** WHAT YOU HAVE TO DO **
In the material below, find every line containing the string "truck" and return it.

..........

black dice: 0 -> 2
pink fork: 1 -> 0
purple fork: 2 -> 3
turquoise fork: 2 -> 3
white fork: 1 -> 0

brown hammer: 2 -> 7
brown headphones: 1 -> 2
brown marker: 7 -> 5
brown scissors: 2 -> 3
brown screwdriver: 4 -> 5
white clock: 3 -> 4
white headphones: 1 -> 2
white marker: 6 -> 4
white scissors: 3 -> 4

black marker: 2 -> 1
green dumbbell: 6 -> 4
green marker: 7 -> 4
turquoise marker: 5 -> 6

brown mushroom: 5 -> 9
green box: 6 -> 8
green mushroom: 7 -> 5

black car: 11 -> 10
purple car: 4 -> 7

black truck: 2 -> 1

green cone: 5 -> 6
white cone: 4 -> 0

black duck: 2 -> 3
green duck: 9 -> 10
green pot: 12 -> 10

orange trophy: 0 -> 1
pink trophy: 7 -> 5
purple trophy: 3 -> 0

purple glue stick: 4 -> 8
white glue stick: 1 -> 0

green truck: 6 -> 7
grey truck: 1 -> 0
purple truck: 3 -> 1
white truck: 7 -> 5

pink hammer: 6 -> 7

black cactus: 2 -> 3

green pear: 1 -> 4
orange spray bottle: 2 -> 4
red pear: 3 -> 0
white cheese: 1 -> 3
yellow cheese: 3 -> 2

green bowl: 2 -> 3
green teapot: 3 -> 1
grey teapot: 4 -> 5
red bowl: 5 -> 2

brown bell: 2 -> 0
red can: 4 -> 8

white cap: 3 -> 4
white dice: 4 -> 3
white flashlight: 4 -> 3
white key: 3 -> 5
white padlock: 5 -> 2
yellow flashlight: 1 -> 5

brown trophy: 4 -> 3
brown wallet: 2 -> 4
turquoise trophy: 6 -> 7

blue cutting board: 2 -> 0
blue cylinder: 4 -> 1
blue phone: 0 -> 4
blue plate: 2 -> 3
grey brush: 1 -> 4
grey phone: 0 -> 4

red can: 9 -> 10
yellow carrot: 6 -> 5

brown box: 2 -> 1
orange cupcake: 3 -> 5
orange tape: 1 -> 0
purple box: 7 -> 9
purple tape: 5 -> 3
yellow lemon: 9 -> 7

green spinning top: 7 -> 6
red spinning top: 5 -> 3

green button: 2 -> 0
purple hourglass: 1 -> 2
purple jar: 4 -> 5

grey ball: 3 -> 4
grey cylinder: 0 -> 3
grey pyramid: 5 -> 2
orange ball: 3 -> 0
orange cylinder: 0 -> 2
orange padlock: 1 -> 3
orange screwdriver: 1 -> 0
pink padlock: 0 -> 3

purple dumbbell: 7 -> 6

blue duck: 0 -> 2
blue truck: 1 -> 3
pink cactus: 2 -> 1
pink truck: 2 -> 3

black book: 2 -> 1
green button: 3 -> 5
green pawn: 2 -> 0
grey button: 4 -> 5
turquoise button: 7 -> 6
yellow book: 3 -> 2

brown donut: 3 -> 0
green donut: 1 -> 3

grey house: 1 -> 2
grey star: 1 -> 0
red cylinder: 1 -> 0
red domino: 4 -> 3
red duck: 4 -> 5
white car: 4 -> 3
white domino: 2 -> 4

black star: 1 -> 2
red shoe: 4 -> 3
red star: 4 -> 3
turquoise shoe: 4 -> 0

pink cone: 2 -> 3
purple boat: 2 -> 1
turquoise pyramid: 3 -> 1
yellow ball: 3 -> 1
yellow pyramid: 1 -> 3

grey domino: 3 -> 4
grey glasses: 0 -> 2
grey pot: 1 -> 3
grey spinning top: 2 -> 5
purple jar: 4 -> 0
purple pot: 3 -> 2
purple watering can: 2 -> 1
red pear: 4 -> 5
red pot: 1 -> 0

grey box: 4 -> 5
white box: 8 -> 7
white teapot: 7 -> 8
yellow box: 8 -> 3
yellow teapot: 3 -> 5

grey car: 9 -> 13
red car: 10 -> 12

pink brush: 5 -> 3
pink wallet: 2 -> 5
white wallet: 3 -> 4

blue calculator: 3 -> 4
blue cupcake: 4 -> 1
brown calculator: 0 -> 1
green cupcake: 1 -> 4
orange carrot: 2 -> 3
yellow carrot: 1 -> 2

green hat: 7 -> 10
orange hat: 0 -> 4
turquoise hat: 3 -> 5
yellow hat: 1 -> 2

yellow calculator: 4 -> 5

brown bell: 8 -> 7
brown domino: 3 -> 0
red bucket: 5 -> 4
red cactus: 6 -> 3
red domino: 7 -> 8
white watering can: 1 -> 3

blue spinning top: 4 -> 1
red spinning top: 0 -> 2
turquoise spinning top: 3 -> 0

..........

** TASK RESPONSE **
black truck: 2 -> 1
green truck: 6 -> 7
grey truck: 1 -> 0
purple truck: 3 -> 1
white truck: 7 -> 5
blue truck: 1 -> 3
pink truck: 2 -> 3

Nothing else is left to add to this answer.